▶ **TO DO**: Filter the listing below, keeping every line that holds "arrow".

[Start of section]

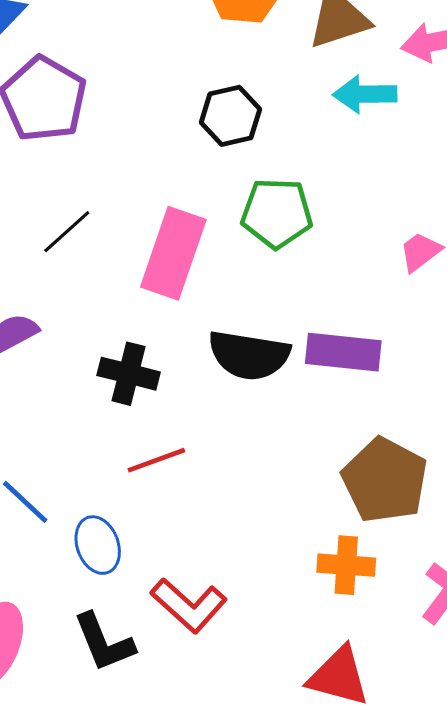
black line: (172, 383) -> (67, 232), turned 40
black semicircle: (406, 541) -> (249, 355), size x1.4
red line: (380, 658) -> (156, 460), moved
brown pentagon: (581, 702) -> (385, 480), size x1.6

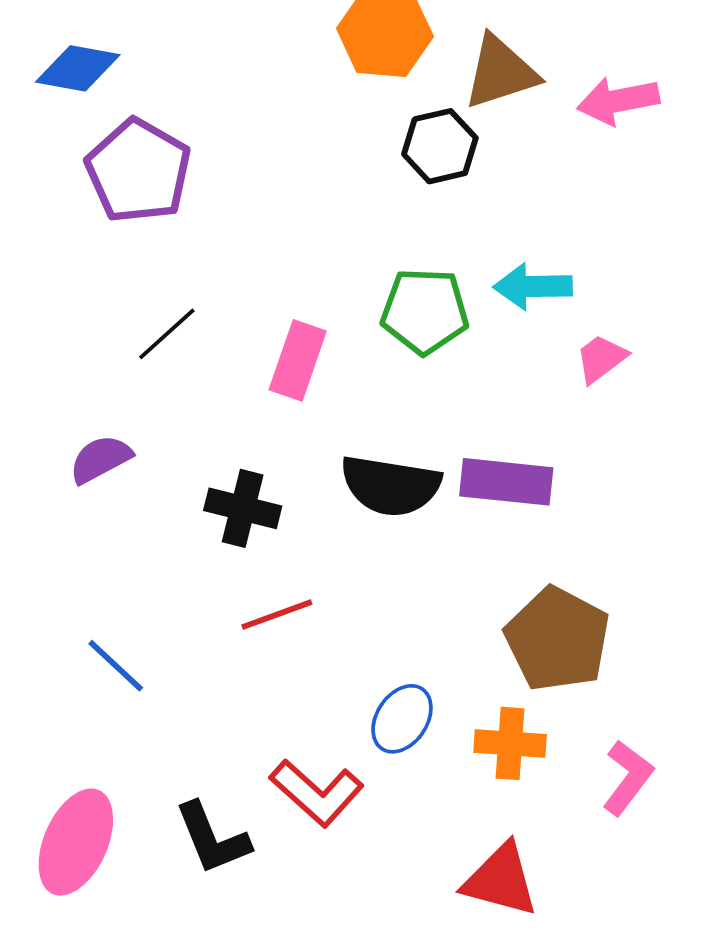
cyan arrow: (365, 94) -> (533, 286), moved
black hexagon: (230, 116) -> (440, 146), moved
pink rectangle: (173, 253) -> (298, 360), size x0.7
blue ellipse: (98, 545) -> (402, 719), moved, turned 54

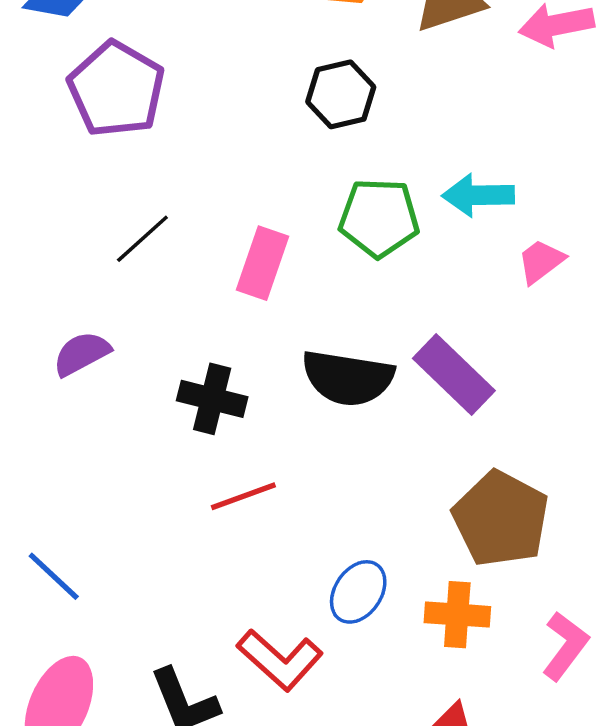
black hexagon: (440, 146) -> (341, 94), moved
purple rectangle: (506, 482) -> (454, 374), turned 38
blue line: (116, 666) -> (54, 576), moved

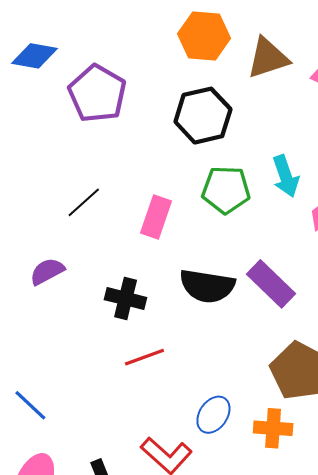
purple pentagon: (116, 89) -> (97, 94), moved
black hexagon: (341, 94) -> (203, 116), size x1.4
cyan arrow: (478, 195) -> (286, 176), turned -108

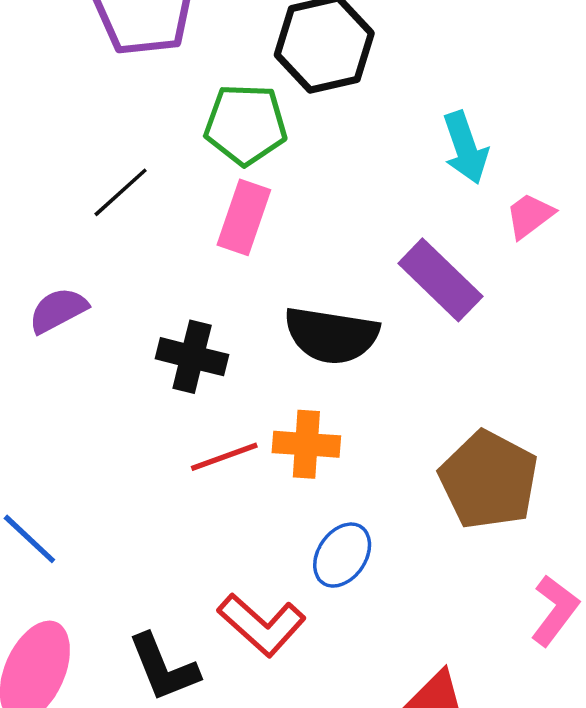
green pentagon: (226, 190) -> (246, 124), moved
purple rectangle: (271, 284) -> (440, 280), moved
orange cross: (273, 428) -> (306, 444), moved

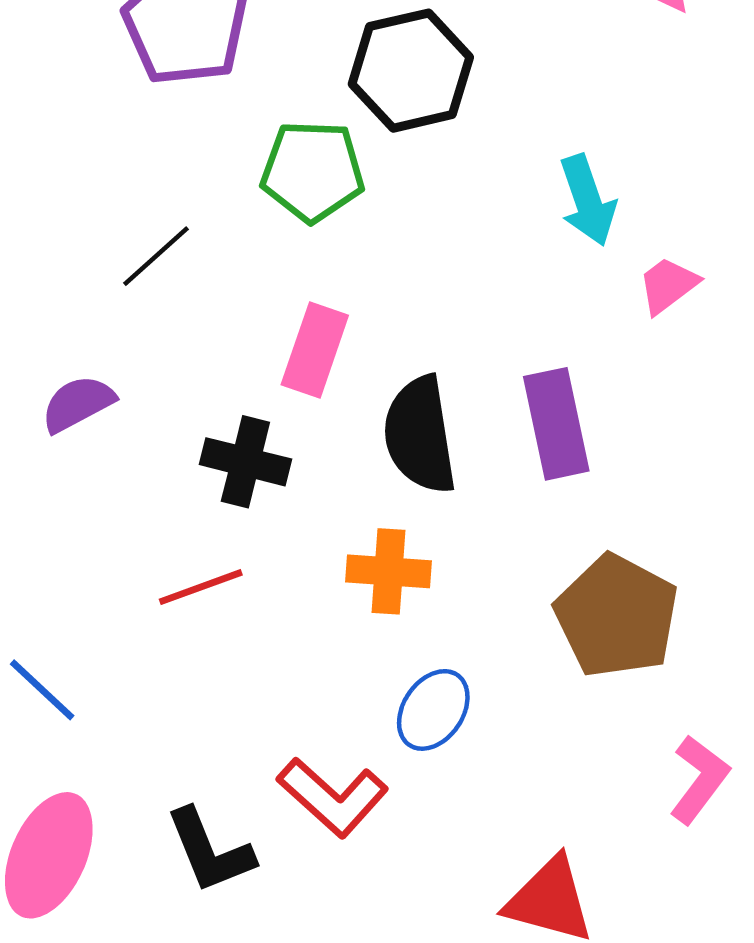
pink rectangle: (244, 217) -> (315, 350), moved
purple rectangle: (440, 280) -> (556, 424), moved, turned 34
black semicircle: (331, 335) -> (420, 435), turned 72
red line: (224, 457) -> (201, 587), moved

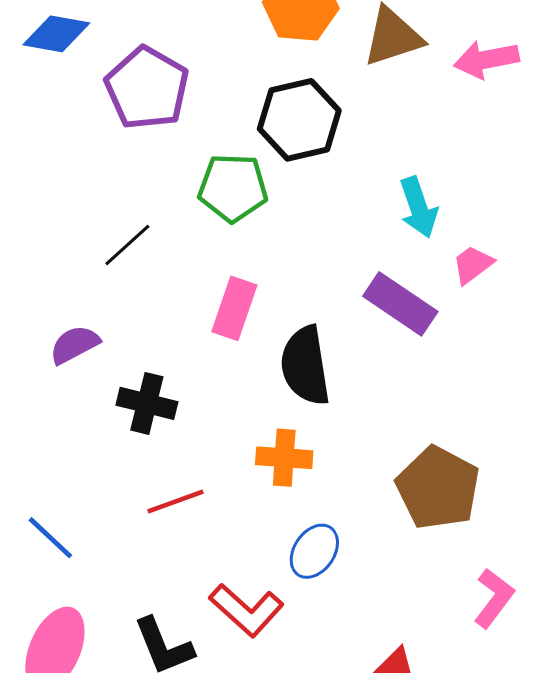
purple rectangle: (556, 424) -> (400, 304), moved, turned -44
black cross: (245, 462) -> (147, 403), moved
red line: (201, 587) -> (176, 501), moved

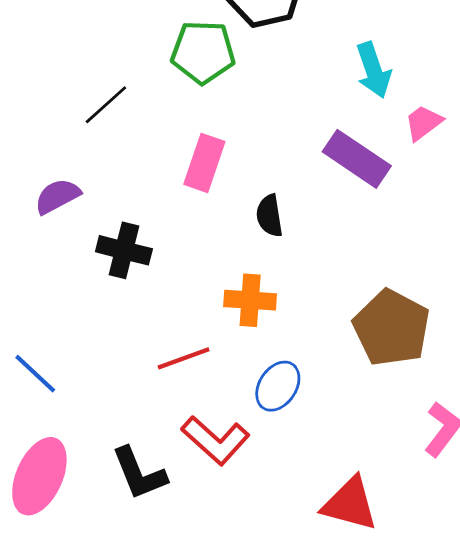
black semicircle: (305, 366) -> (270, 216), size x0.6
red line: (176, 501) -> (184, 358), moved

[End of section]

▶ **WRITTEN ANSWER**:
cyan arrow: (365, 94) -> (533, 286), moved
cyan arrow: (478, 195) -> (286, 176), turned -108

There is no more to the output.